• **ABOUT THIS EXERCISE**
Take the material below and extract the lines from the one with "camera: 10 degrees right, 20 degrees down" through the one with "pink vase [533,96,573,165]", word for word, without pictures.

• **DATA TO EXAMINE**
-- Opening Marker --

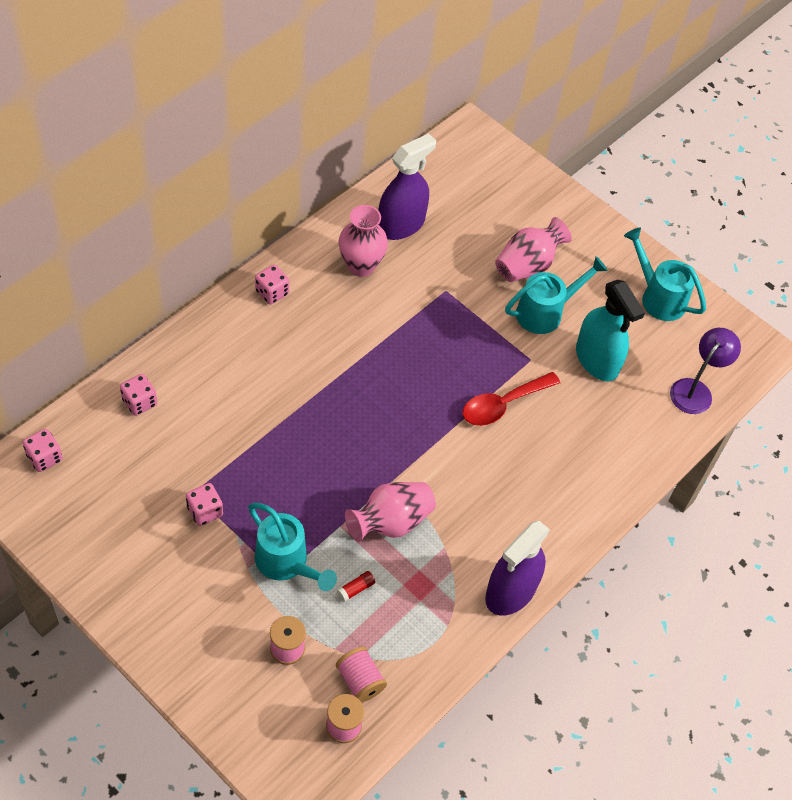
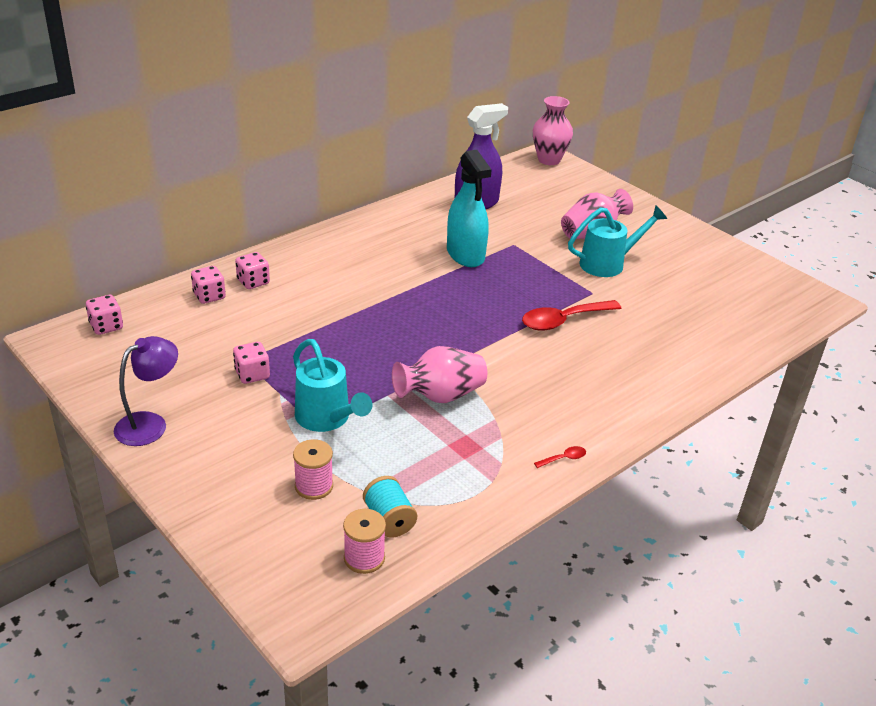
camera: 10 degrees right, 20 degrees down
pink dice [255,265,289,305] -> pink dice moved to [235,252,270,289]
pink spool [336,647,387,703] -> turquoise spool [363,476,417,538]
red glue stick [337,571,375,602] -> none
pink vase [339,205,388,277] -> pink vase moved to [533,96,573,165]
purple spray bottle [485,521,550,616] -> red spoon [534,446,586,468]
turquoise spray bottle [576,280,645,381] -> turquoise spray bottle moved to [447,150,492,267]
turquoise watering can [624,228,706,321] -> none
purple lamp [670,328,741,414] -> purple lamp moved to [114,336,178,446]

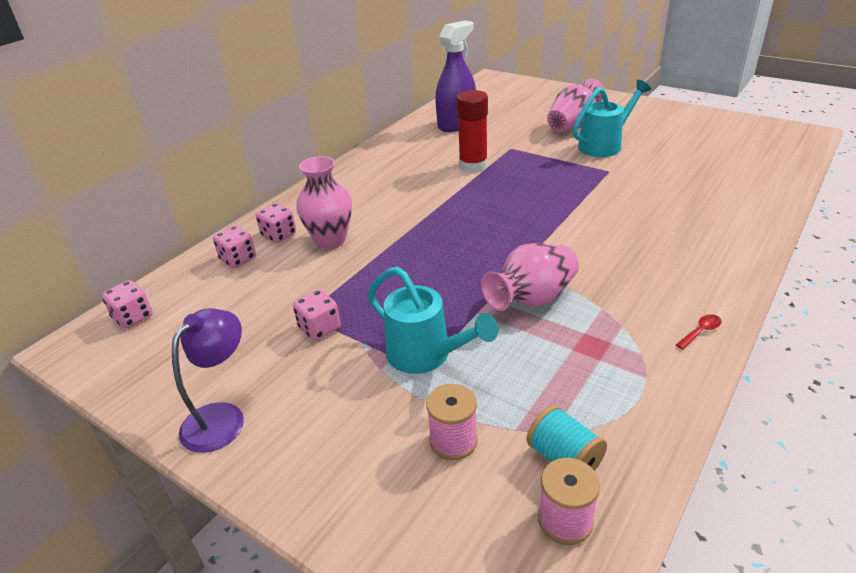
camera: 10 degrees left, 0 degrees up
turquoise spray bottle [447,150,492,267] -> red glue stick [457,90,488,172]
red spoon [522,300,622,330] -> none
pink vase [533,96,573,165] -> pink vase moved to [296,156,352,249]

-- Closing Marker --
-- Opening Marker --

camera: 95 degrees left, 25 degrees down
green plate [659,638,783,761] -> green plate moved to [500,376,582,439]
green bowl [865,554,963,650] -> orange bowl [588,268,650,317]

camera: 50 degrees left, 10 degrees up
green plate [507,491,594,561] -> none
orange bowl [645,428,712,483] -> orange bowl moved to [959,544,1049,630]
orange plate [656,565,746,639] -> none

-- Closing Marker --
-- Opening Marker --

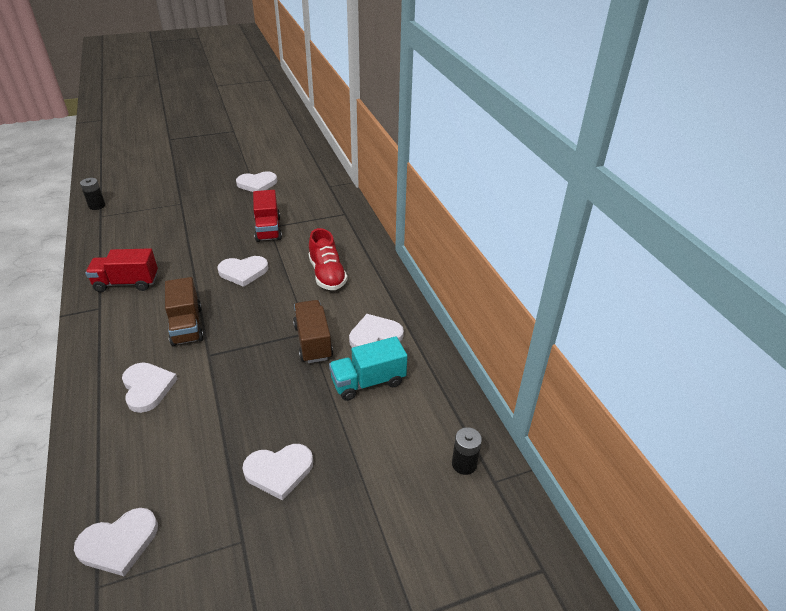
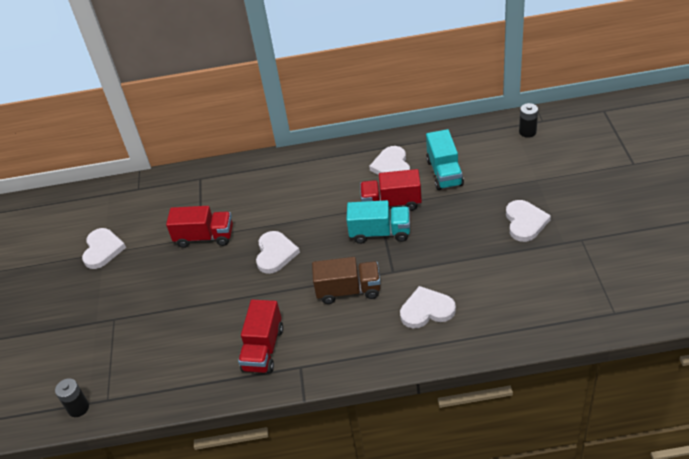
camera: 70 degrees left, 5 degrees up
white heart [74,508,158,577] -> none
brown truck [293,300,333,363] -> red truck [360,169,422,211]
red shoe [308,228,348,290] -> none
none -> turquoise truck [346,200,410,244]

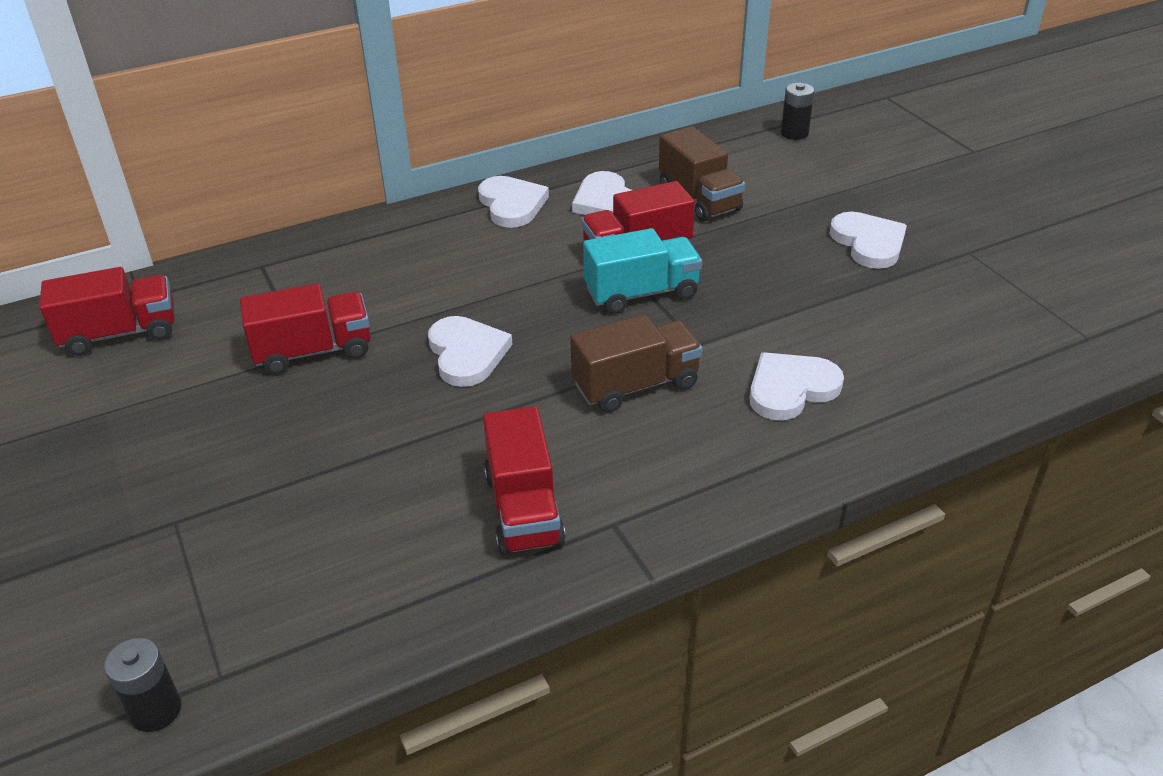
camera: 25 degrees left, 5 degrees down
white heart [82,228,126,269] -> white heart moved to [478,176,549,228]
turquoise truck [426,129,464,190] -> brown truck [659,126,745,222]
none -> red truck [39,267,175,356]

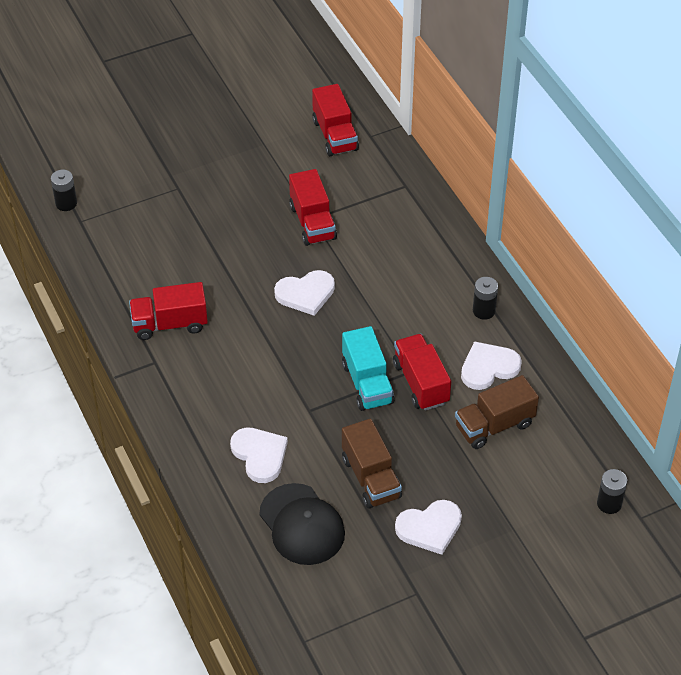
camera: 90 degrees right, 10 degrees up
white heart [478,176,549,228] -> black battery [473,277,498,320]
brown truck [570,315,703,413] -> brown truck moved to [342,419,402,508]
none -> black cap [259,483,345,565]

-- Closing Marker --

• **SOLUTION TO THIS TASK**
camera: 10 degrees right, 20 degrees down
pink dice [255,265,289,305] -> pink dice moved to [235,252,270,289]
pink spool [336,647,387,703] -> turquoise spool [363,476,417,538]
red glue stick [337,571,375,602] -> none
pink vase [339,205,388,277] -> pink vase moved to [533,96,573,165]
purple spray bottle [485,521,550,616] -> red spoon [534,446,586,468]
turquoise spray bottle [576,280,645,381] -> turquoise spray bottle moved to [447,150,492,267]
turquoise watering can [624,228,706,321] -> none
purple lamp [670,328,741,414] -> purple lamp moved to [114,336,178,446]

camera: 10 degrees left, 0 degrees up
turquoise spray bottle [447,150,492,267] -> red glue stick [457,90,488,172]
red spoon [522,300,622,330] -> none
pink vase [533,96,573,165] -> pink vase moved to [296,156,352,249]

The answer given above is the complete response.